§ What the task asks
Where a picture occurs in the data, omit it, and copy all remaining data exactly.
[Start of Attachment]
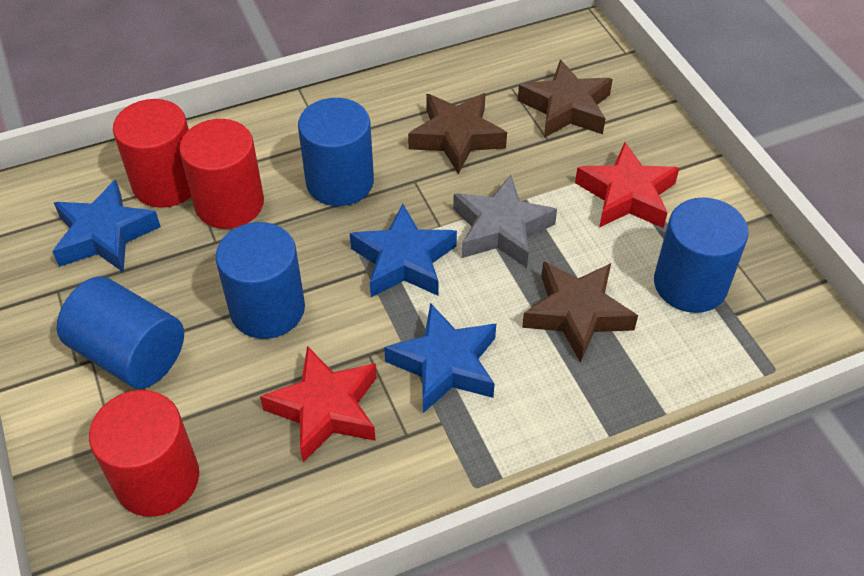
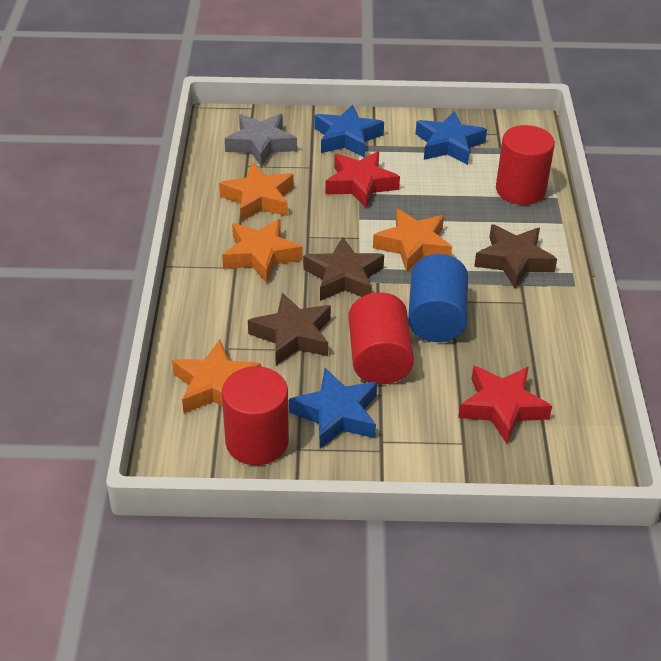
blue cylinder: 4 -> 1
orange star: 0 -> 4

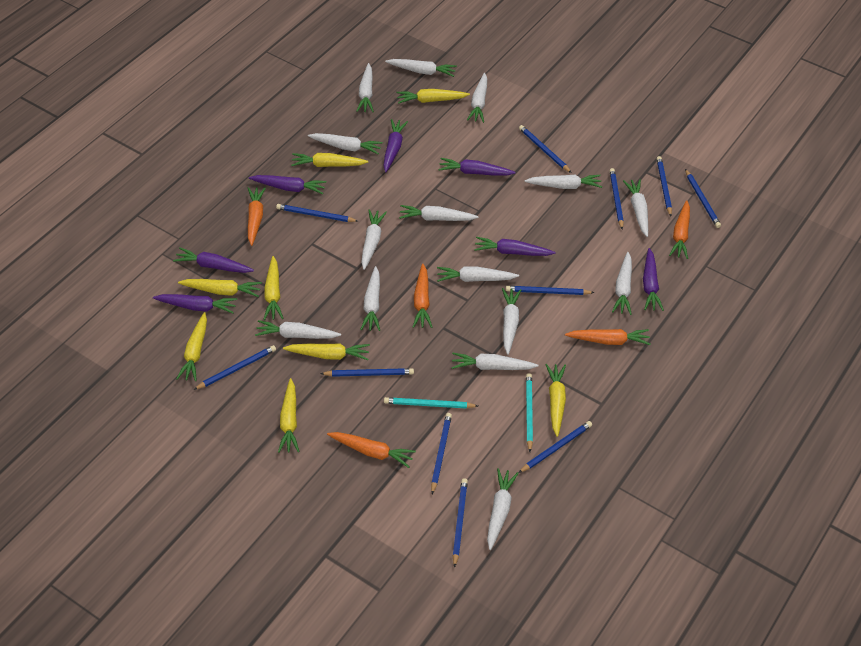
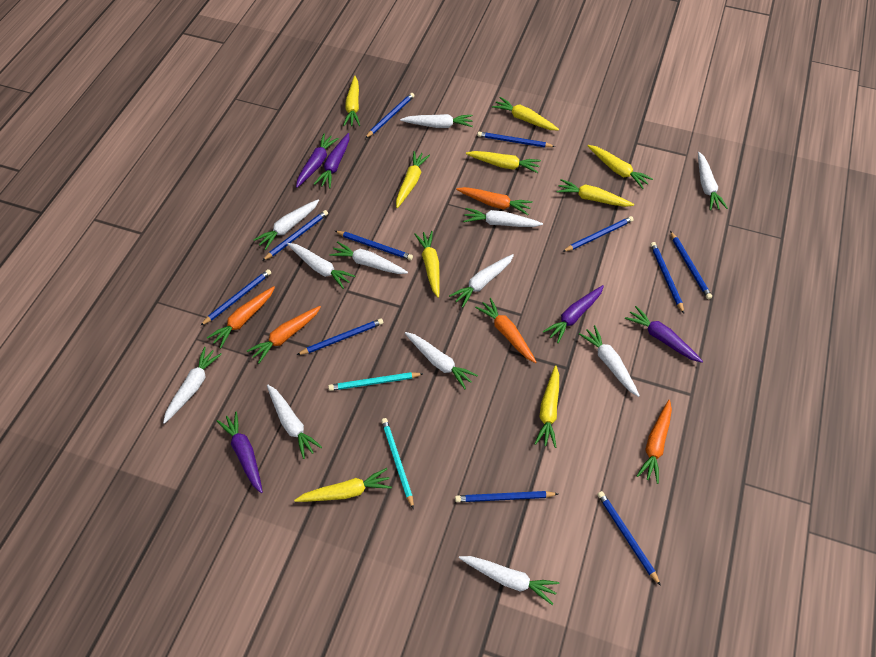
purple carrot: 7 -> 5
white carrot: 15 -> 12
yellow carrot: 8 -> 9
[End of Attachment]
§ Task answer
blue cylinder: 4 -> 1
orange star: 0 -> 4

purple carrot: 7 -> 5
white carrot: 15 -> 12
yellow carrot: 8 -> 9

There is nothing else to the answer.